#### Short exercise
Please reproduce the lines below word for word, leaving out the pictures.
** START Listing **
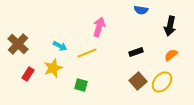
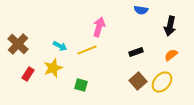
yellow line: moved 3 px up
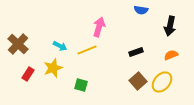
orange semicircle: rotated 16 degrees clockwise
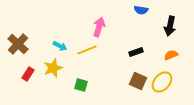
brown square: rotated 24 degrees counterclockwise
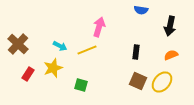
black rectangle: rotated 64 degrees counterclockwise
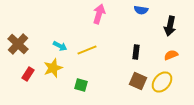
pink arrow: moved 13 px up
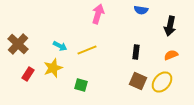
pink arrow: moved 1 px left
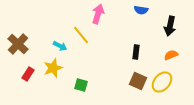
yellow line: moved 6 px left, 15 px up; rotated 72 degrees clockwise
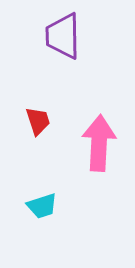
** END Listing **
#### Exercise result
yellow line: moved 3 px up
orange semicircle: rotated 16 degrees clockwise
brown square: rotated 24 degrees counterclockwise
black rectangle: rotated 64 degrees counterclockwise
pink arrow: moved 13 px up
pink arrow: moved 1 px left
yellow line: moved 6 px left, 15 px up; rotated 72 degrees clockwise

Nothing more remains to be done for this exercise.